[Entries from a dataset]
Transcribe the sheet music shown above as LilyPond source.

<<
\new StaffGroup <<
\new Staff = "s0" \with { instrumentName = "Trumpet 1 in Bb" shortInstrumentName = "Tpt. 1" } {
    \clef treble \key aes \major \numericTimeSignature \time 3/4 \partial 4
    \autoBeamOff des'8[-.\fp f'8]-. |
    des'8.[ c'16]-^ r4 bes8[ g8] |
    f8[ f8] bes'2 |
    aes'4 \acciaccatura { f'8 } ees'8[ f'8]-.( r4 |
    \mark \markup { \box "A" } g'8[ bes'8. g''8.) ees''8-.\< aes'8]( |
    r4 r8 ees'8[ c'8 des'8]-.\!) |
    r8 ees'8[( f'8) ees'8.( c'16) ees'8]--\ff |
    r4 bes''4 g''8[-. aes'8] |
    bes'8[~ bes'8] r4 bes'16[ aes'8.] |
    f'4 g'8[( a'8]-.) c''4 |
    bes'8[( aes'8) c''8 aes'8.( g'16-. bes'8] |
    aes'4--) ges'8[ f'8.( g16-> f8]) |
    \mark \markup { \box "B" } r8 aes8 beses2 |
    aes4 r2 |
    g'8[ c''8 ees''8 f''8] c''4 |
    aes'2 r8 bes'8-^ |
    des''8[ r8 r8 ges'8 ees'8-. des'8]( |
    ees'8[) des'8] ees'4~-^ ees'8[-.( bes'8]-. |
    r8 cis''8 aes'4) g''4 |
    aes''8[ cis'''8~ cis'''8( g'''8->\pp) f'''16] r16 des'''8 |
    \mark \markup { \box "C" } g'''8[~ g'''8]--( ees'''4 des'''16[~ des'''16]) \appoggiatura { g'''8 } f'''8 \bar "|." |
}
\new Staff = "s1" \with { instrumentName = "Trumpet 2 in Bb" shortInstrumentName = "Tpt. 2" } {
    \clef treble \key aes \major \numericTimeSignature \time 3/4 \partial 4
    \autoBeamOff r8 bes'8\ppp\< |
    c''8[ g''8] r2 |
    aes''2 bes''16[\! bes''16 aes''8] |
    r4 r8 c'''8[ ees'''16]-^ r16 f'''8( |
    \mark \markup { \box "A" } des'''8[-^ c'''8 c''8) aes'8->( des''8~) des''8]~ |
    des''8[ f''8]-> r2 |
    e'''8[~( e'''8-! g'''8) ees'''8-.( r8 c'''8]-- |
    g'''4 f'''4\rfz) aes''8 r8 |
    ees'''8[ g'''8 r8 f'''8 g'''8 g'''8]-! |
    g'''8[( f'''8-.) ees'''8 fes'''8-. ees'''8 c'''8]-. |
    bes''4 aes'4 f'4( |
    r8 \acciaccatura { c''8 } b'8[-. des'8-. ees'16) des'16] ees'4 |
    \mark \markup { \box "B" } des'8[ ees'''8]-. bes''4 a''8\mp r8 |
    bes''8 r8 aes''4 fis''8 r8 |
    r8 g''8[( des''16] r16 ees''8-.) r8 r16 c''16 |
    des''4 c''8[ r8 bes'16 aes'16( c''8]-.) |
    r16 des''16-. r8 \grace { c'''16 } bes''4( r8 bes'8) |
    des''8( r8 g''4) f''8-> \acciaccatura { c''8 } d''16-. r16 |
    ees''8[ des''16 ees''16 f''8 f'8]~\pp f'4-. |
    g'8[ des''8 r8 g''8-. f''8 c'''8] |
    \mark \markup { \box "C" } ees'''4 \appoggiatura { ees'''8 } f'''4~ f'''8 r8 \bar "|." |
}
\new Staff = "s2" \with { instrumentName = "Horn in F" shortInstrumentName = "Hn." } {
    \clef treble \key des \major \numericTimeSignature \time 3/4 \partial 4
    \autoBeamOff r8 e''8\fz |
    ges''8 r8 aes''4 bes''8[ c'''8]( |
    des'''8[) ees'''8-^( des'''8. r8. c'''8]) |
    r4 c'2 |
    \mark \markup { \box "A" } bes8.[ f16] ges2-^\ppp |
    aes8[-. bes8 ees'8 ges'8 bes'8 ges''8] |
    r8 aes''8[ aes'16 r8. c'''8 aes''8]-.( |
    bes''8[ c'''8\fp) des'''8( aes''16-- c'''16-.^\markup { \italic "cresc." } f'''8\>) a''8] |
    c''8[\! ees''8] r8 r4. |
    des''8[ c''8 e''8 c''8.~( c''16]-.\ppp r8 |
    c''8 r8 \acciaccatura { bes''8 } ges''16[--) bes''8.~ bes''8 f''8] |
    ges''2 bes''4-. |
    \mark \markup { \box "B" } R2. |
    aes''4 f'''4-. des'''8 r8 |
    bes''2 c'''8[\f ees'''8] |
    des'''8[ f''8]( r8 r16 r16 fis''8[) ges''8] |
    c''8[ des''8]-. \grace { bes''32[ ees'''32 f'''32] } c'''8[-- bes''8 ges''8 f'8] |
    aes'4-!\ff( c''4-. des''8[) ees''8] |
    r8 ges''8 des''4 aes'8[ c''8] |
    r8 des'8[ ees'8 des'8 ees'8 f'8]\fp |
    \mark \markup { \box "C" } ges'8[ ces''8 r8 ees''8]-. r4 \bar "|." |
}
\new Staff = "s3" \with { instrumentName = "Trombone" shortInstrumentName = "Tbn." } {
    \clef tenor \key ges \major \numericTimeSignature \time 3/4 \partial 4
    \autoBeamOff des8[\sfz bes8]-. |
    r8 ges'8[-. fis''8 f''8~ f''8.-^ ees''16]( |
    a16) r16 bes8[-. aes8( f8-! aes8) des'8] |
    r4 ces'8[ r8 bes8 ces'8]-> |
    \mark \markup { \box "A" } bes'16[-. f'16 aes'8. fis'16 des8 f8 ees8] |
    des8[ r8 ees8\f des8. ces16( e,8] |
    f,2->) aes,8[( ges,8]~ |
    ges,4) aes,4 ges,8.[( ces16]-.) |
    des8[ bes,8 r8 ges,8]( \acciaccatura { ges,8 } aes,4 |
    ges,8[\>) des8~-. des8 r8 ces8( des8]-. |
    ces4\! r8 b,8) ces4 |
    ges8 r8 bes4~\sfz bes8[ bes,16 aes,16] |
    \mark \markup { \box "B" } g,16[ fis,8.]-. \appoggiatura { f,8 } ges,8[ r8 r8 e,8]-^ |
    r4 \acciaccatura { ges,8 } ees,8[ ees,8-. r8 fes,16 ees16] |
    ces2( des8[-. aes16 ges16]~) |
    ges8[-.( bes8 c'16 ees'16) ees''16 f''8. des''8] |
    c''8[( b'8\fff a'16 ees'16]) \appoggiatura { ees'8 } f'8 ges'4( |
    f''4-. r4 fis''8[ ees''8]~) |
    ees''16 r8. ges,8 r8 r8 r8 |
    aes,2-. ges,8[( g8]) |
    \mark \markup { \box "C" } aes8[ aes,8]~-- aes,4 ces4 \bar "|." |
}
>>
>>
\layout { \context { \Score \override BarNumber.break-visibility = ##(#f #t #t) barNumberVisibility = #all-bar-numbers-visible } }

**The problem:** Please identify every line in the data above that contains the string "numericTimeSignature", treating uppercase and lowercase as distinct, and copy each such line in full.

**Right answer:**
    \clef treble \key aes \major \numericTimeSignature \time 3/4 \partial 4
    \clef treble \key aes \major \numericTimeSignature \time 3/4 \partial 4
    \clef treble \key des \major \numericTimeSignature \time 3/4 \partial 4
    \clef tenor \key ges \major \numericTimeSignature \time 3/4 \partial 4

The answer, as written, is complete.